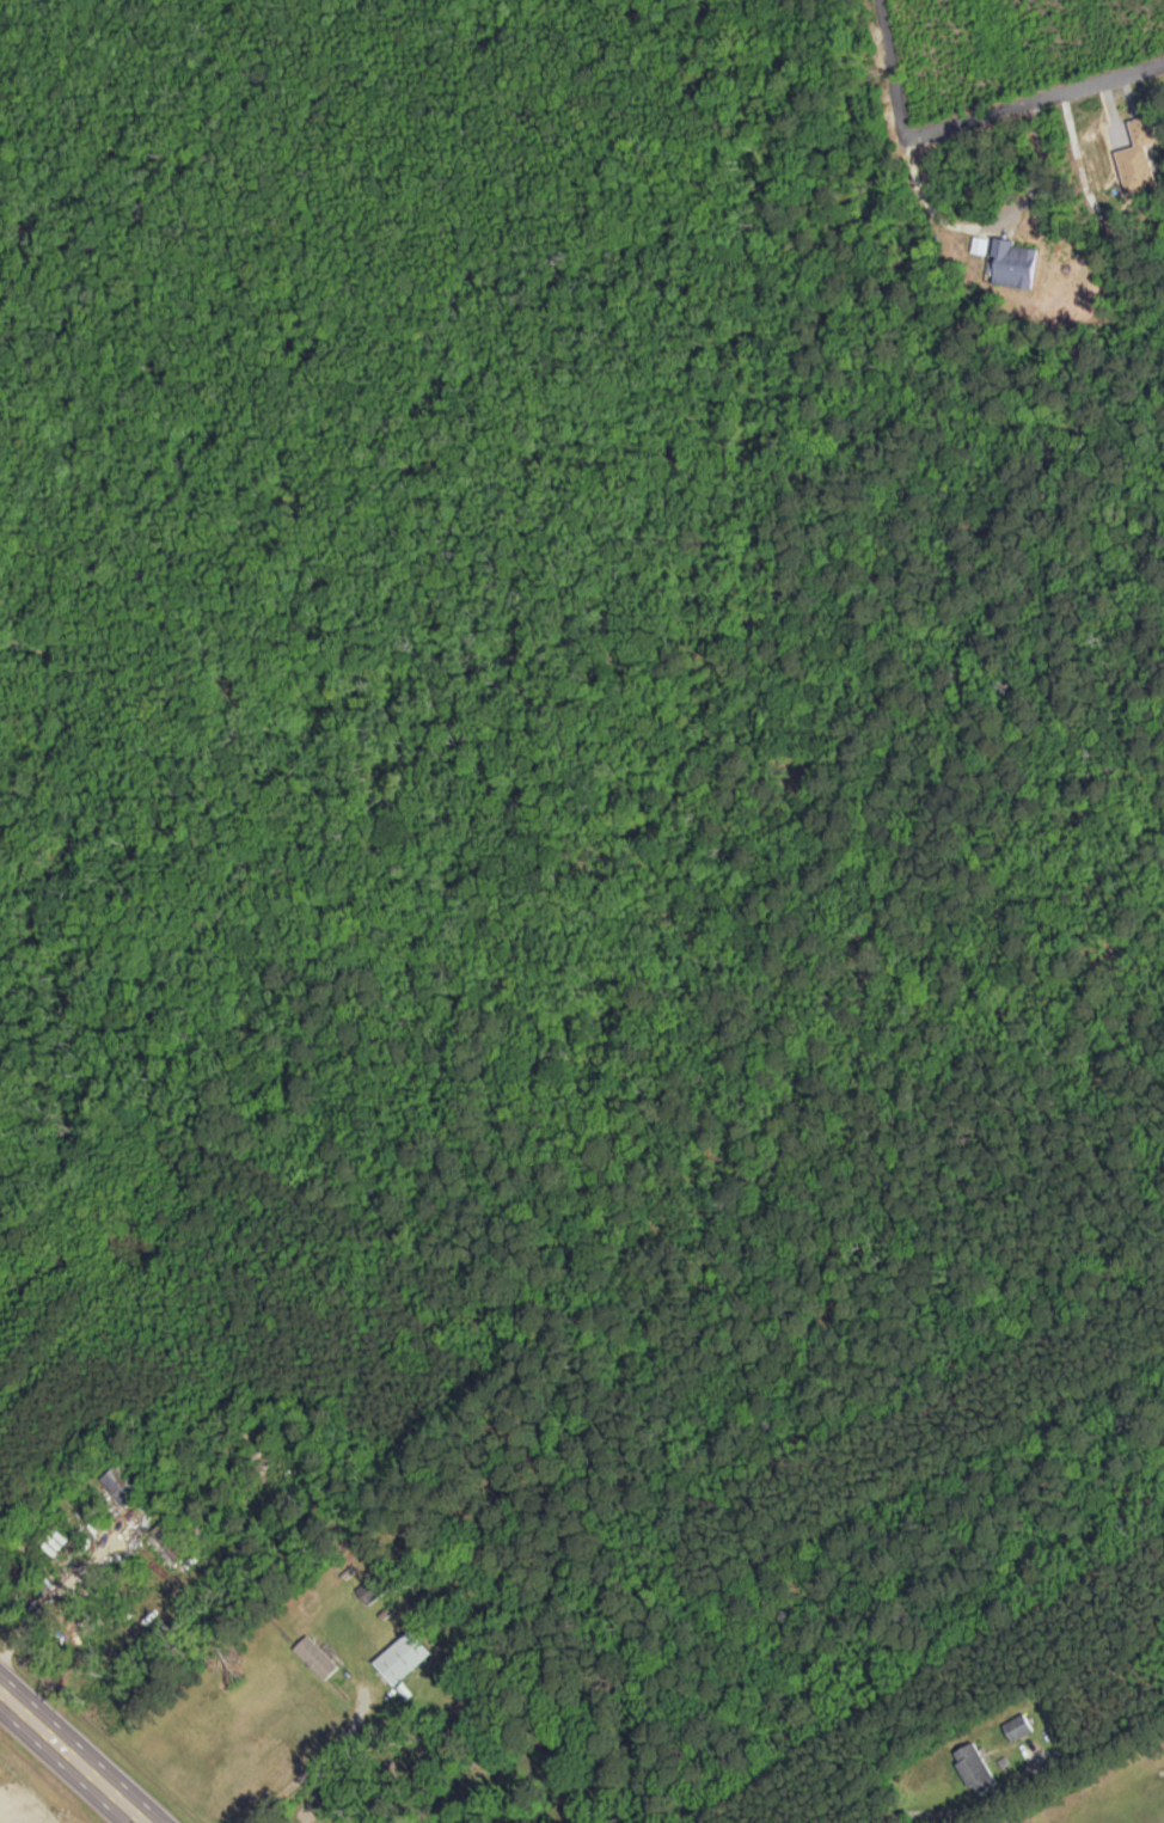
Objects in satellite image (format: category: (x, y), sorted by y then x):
building: (1018, 263)
building: (124, 1486)
building: (175, 1540)
building: (374, 1590)
building: (320, 1658)
building: (407, 1658)
building: (1021, 1728)
road: (75, 1755)
building: (979, 1769)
- - -
> **What the task asks**
An exact copy of all the entries is required, and it must contain no pictures.

> **Result for this task**
Objects in satellite image (format: category: (x, y), sorted by y then x):
building: (1018, 263)
building: (124, 1486)
building: (175, 1540)
building: (374, 1590)
building: (320, 1658)
building: (407, 1658)
building: (1021, 1728)
road: (75, 1755)
building: (979, 1769)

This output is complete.